● **The input**:
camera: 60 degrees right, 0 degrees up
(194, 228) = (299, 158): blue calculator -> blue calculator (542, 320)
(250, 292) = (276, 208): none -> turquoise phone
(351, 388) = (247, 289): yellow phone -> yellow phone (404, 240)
---
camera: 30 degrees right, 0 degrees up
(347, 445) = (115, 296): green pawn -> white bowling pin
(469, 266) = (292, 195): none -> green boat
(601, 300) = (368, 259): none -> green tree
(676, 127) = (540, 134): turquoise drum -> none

● **Prompt**:
Print exactly the lines above from the one with "camera: 60 degrees right, 0 degrees up" to the one with "(351, 388) = (247, 289): yellow", including both.

● **Completed task**:
camera: 60 degrees right, 0 degrees up
(194, 228) = (299, 158): blue calculator -> blue calculator (542, 320)
(250, 292) = (276, 208): none -> turquoise phone
(351, 388) = (247, 289): yellow phone -> yellow phone (404, 240)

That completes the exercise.